Work task:
Your copy should begin at the line containing "before: Filzstift [türkis]" and end at the last line of the records below, matching each line exactly and leaving out pictures.

#####

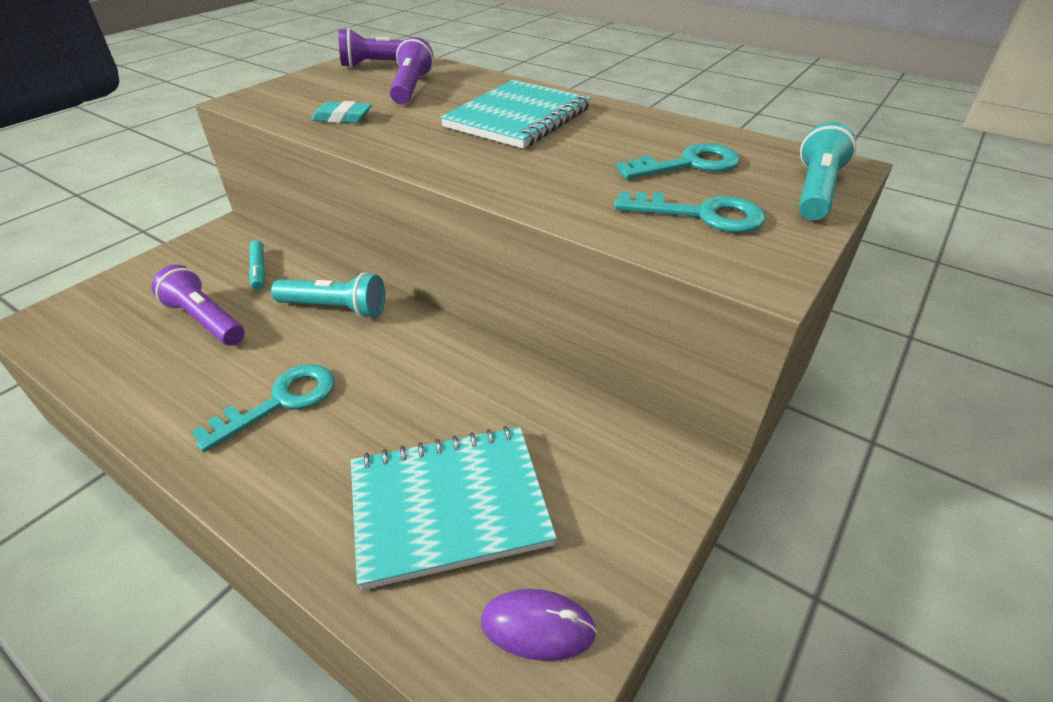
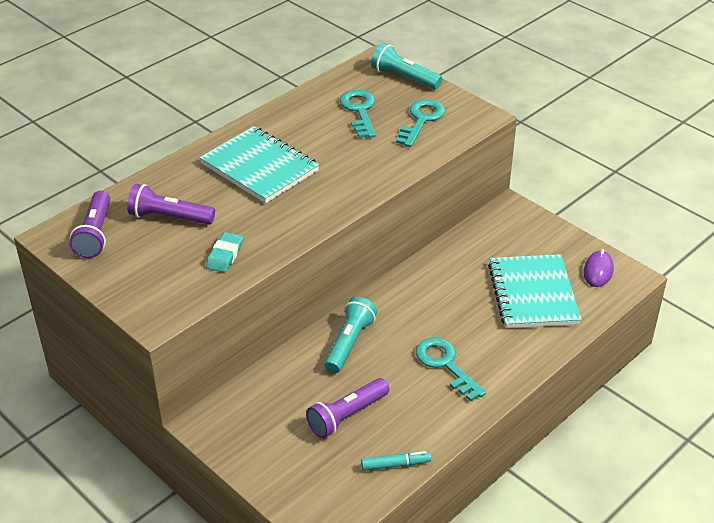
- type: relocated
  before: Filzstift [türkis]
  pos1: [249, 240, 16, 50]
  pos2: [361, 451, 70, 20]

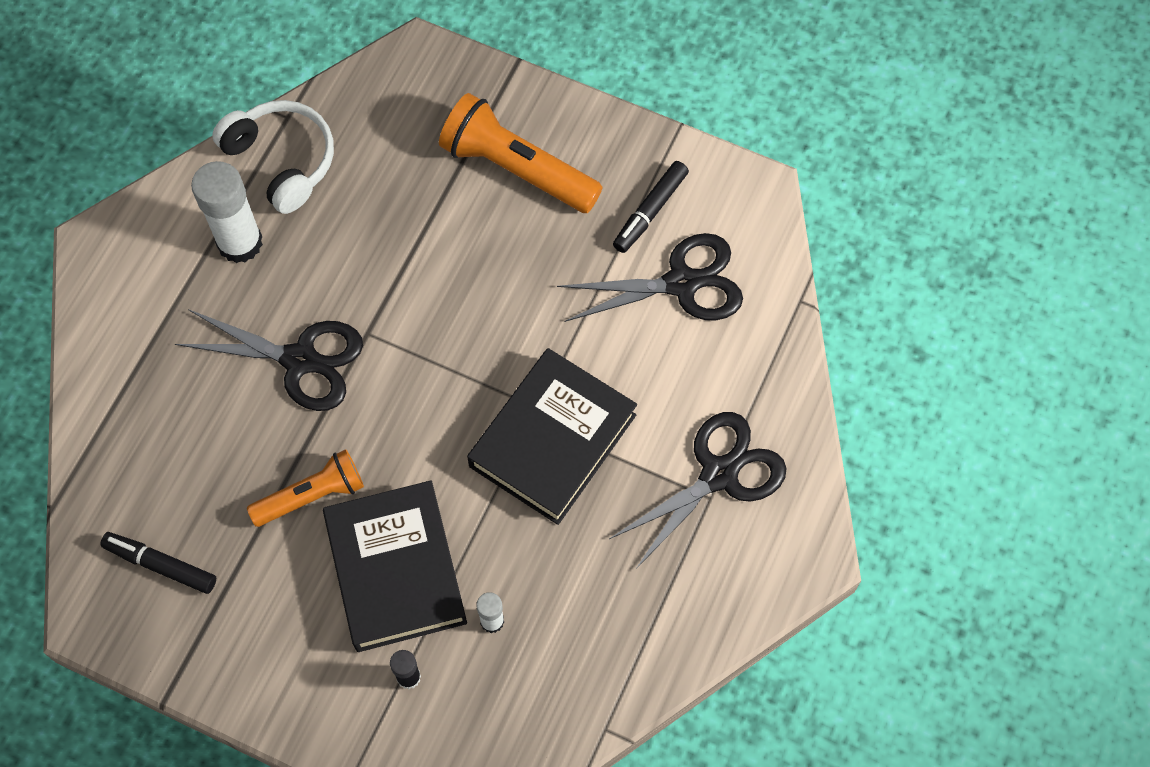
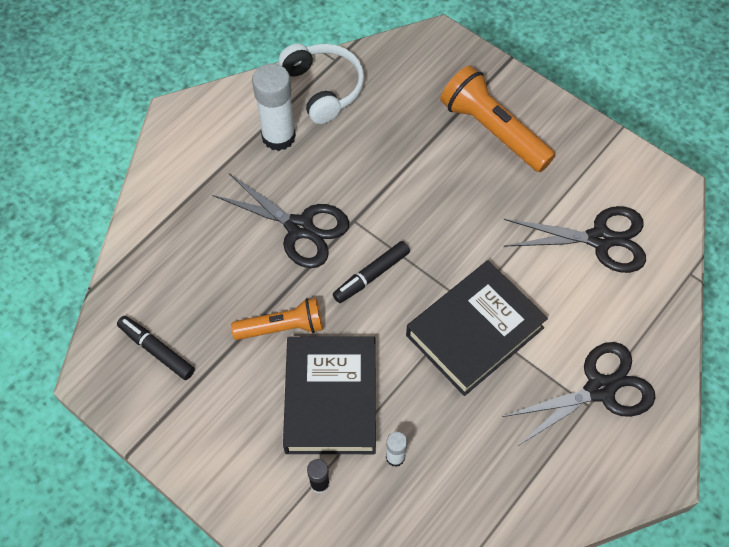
- type: relocated
  before: Filzstift [schwarz]
  pos1: [613, 161, 76, 92]
  pos2: [333, 241, 77, 62]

#####

Response:
  before: Filzstift [türkis]
  pos1: [249, 240, 16, 50]
  pos2: [361, 451, 70, 20]

- type: relocated
  before: Filzstift [schwarz]
  pos1: [613, 161, 76, 92]
  pos2: [333, 241, 77, 62]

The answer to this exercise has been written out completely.